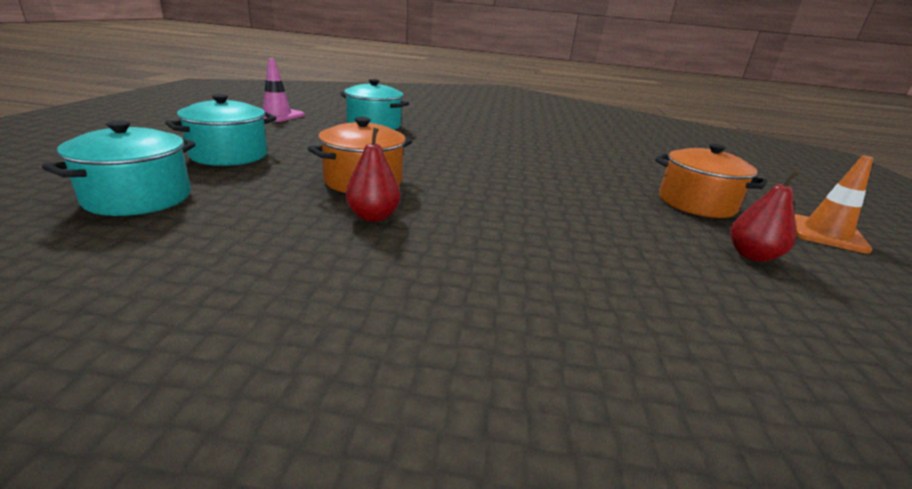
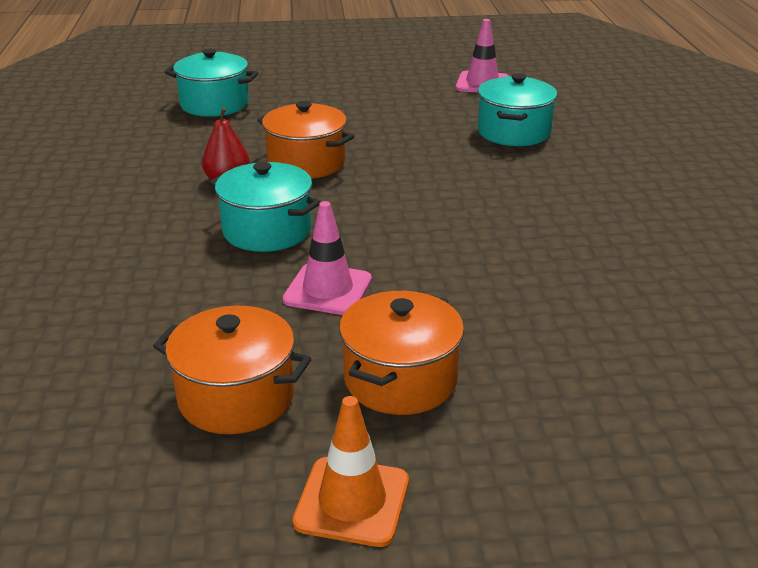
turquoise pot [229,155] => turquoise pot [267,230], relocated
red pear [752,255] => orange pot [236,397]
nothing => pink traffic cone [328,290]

■ TASK REQUIREMENTS: A faithful copy of the lines from the line containing "red pear [752,255] => orange pot [236,397]" to the end of the data should be set down, both ends included, and nothing more.

■ SOLUTION TO THE PROBLEM:
red pear [752,255] => orange pot [236,397]
nothing => pink traffic cone [328,290]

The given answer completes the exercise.